What is being asked - Your output is the line containing "lampka/żółty (no. 1 from left)" plus all lines after it to the end of the records, reproduced exactly, with nothing else.

- - -

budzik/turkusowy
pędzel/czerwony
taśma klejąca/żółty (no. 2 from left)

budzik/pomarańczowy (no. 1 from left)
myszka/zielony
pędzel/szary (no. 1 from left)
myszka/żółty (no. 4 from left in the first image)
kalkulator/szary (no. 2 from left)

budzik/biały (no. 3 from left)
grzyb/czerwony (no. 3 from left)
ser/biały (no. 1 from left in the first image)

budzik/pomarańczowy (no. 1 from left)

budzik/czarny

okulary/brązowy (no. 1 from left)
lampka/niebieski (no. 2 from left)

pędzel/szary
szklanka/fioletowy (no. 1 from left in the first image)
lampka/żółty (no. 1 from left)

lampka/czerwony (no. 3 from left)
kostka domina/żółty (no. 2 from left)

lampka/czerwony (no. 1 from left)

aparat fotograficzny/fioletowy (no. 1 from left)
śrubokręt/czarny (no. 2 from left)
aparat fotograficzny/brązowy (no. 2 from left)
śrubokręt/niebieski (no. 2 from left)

- - -

Output for this task -
lampka/żółty (no. 1 from left)

lampka/czerwony (no. 3 from left)
kostka domina/żółty (no. 2 from left)

lampka/czerwony (no. 1 from left)

aparat fotograficzny/fioletowy (no. 1 from left)
śrubokręt/czarny (no. 2 from left)
aparat fotograficzny/brązowy (no. 2 from left)
śrubokręt/niebieski (no. 2 from left)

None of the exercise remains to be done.